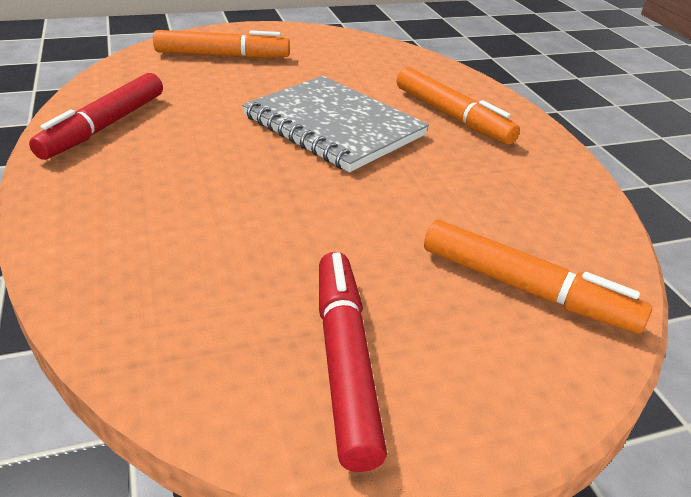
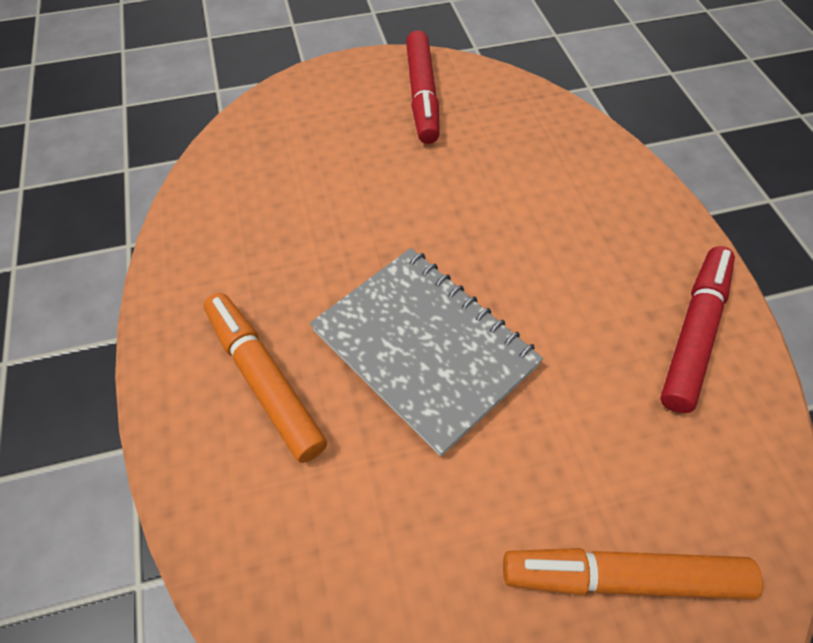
camera: 175 degrees left, 20 degrees up
(525, 288) = (292, 140): orange marker -> none

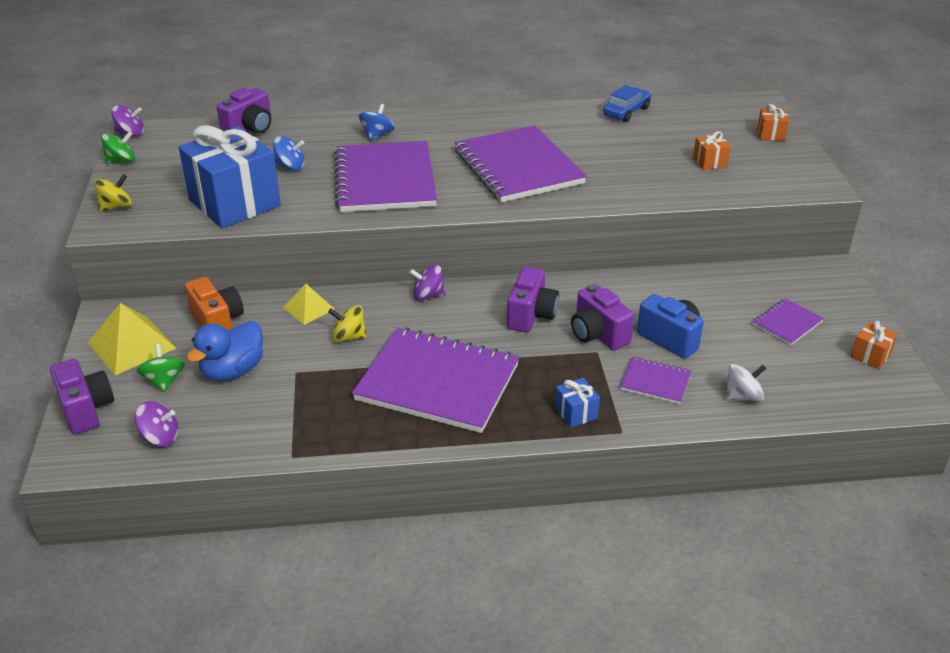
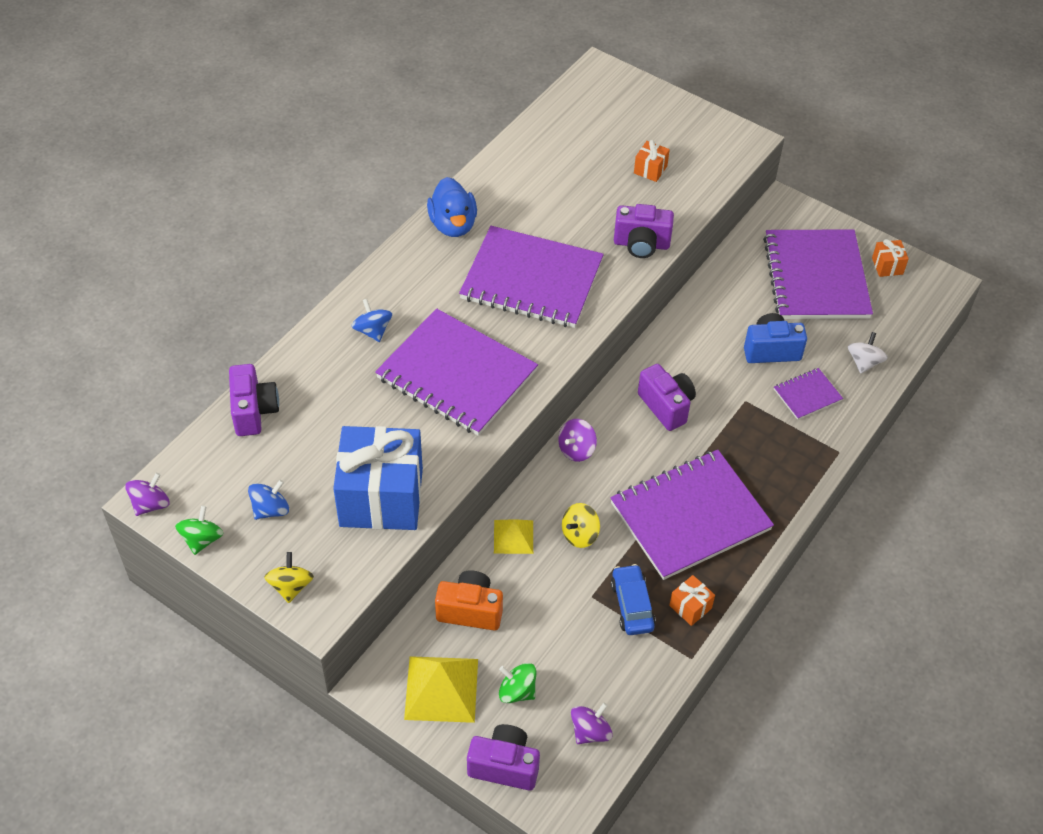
camera: 50 degrees left, 15 degrees up
(233, 371) = (549, 637): blue duck -> blue duck (453, 225)
(290, 166) = (360, 422): blue spinning top -> blue spinning top (270, 509)
(576, 413) = (798, 462): blue gift -> none
(598, 334) = (727, 385): purple camera -> purple camera (641, 244)
(626, 111) = (521, 154): blue car -> blue car (632, 605)
(770, 134) = (650, 106): orange gift -> orange gift (690, 607)
(787, 323) = (816, 277): purple notebook -> purple notebook, size x2.22

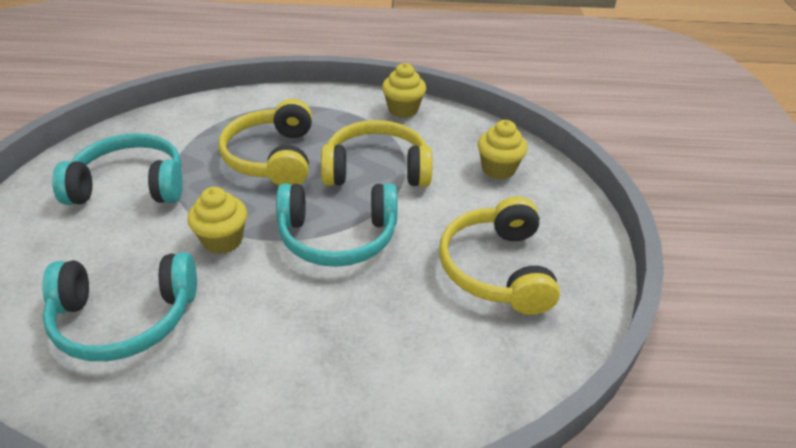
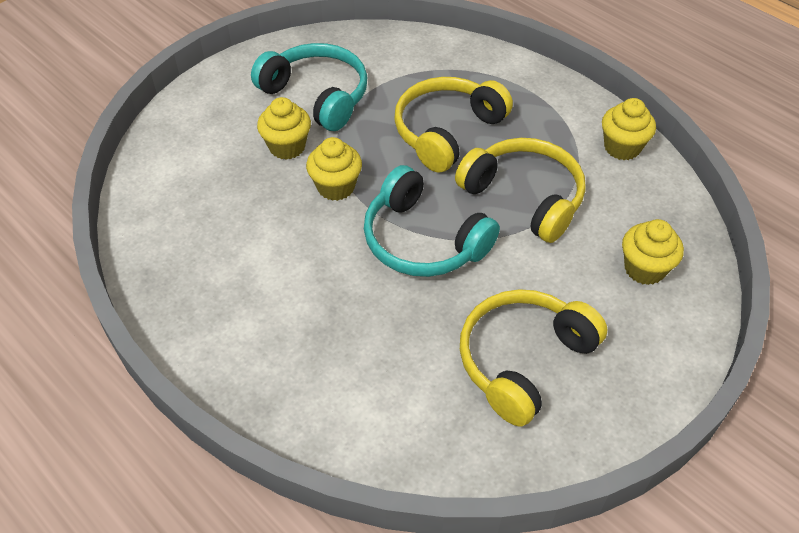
camera: 45 degrees right, 10 degrees up
(124, 318) = (219, 208): turquoise headphones -> none
(143, 235) = (287, 147): none -> yellow cupcake

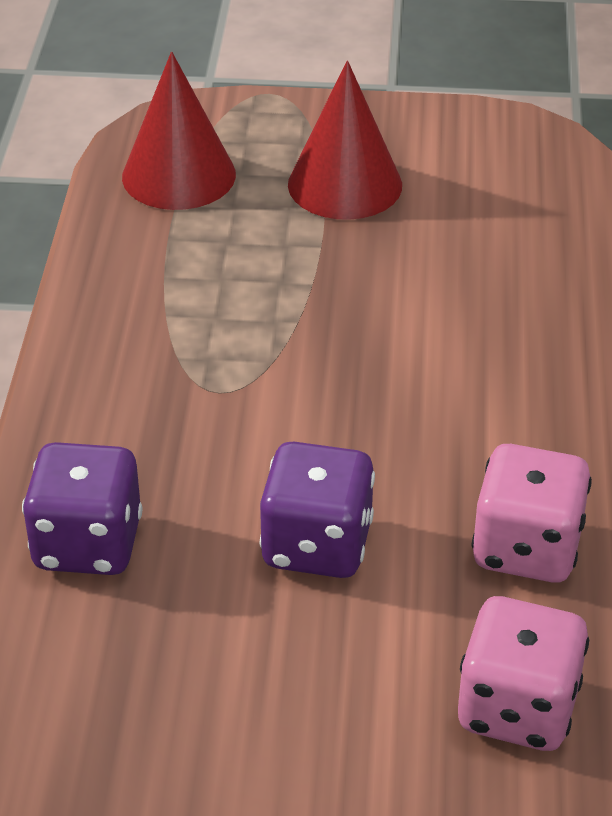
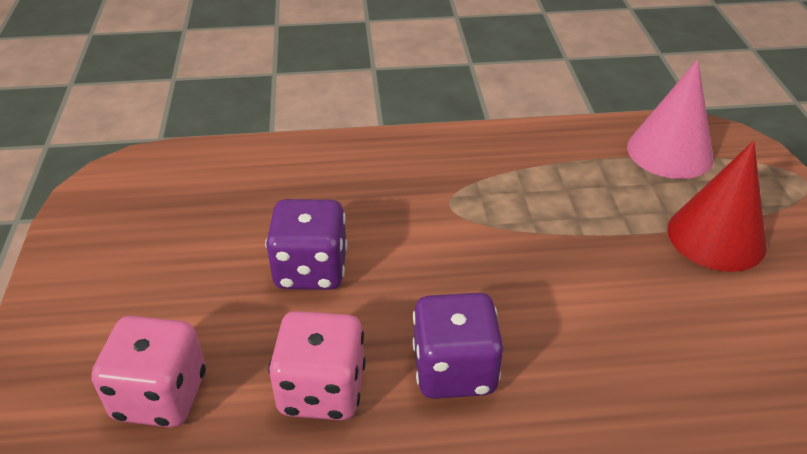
camera: 80 degrees right, 0 degrees up
(87, 544) = (299, 171): purple dice -> purple dice (454, 370)
(179, 175) = (670, 152): red cone -> pink cone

• Instructions to follow:
The records above are to be reproduced exactly; the pictures are to be left out.

• Solution for this task:
camera: 175 degrees left, 20 degrees up
(525, 288) = (292, 140): orange marker -> none

camera: 50 degrees left, 15 degrees up
(233, 371) = (549, 637): blue duck -> blue duck (453, 225)
(290, 166) = (360, 422): blue spinning top -> blue spinning top (270, 509)
(576, 413) = (798, 462): blue gift -> none
(598, 334) = (727, 385): purple camera -> purple camera (641, 244)
(626, 111) = (521, 154): blue car -> blue car (632, 605)
(770, 134) = (650, 106): orange gift -> orange gift (690, 607)
(787, 323) = (816, 277): purple notebook -> purple notebook, size x2.22

camera: 45 degrees right, 10 degrees up
(124, 318) = (219, 208): turquoise headphones -> none
(143, 235) = (287, 147): none -> yellow cupcake

camera: 80 degrees right, 0 degrees up
(87, 544) = (299, 171): purple dice -> purple dice (454, 370)
(179, 175) = (670, 152): red cone -> pink cone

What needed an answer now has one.